#### DESCRIPTION OF THE TASK:
For each line of the data below, copy it if it holds the word "none".

BEGIN DATA FOR THIS TASK

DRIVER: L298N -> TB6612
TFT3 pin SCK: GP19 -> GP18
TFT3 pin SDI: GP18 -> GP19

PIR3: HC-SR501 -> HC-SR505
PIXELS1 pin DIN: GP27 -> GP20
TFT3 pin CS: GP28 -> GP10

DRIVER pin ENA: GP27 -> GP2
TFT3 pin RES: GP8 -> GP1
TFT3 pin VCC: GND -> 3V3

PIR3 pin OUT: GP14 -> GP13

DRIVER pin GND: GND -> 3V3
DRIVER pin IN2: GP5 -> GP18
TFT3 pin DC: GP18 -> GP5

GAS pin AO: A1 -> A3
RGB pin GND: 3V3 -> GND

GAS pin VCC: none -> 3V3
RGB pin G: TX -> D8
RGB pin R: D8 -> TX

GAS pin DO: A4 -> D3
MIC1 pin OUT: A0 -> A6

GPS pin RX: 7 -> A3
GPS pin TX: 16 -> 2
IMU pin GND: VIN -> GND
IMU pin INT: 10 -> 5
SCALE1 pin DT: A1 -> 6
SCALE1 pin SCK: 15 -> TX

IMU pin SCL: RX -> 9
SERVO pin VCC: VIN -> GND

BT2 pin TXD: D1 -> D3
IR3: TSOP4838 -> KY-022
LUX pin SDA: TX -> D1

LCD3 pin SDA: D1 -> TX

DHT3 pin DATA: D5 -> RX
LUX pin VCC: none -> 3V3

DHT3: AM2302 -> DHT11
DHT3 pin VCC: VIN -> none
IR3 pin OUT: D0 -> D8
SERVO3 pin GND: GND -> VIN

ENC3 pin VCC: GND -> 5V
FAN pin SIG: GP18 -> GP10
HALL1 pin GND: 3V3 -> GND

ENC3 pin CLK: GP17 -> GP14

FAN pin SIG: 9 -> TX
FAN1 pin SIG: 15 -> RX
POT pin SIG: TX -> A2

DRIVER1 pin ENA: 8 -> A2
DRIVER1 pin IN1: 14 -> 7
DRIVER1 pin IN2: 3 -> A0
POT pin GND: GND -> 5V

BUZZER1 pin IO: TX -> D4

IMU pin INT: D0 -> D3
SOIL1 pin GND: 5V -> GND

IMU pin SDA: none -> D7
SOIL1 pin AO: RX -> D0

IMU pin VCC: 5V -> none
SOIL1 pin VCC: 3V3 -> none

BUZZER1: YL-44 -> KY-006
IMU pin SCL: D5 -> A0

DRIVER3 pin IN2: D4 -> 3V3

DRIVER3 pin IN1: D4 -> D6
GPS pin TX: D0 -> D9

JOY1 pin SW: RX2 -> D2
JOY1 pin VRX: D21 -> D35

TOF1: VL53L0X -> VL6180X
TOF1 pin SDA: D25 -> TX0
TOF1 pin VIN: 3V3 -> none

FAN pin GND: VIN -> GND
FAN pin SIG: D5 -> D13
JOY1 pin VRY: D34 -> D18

END DATA FOR THIS TASK

#### OUTPUT BELOW:
GAS pin VCC: none -> 3V3
LUX pin VCC: none -> 3V3
DHT3 pin VCC: VIN -> none
IMU pin SDA: none -> D7
IMU pin VCC: 5V -> none
SOIL1 pin VCC: 3V3 -> none
TOF1 pin VIN: 3V3 -> none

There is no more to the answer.